TASK DETAILS.
Your response should consist solely of the lines from the one containing "(454, 147) = (393, 165): black cap -> none" through the end of the data, copied exactly.

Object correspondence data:
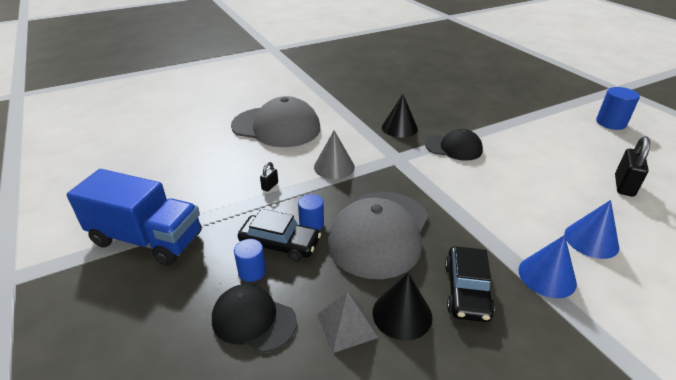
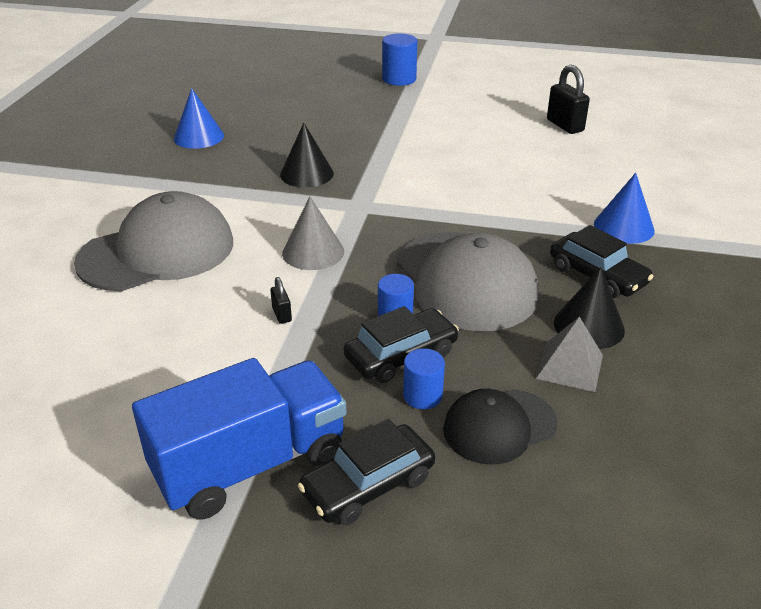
camera: 50 degrees left, 0 degrees up
(160, 289) = (368, 485): none -> black car
(454, 147) = (393, 165): black cap -> none
(591, 240) = (608, 182): blue cone -> blue cone (198, 137)
(610, 123) = (478, 74): blue cylinder -> blue cylinder (399, 79)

ANSWER SECTION.
(454, 147) = (393, 165): black cap -> none
(591, 240) = (608, 182): blue cone -> blue cone (198, 137)
(610, 123) = (478, 74): blue cylinder -> blue cylinder (399, 79)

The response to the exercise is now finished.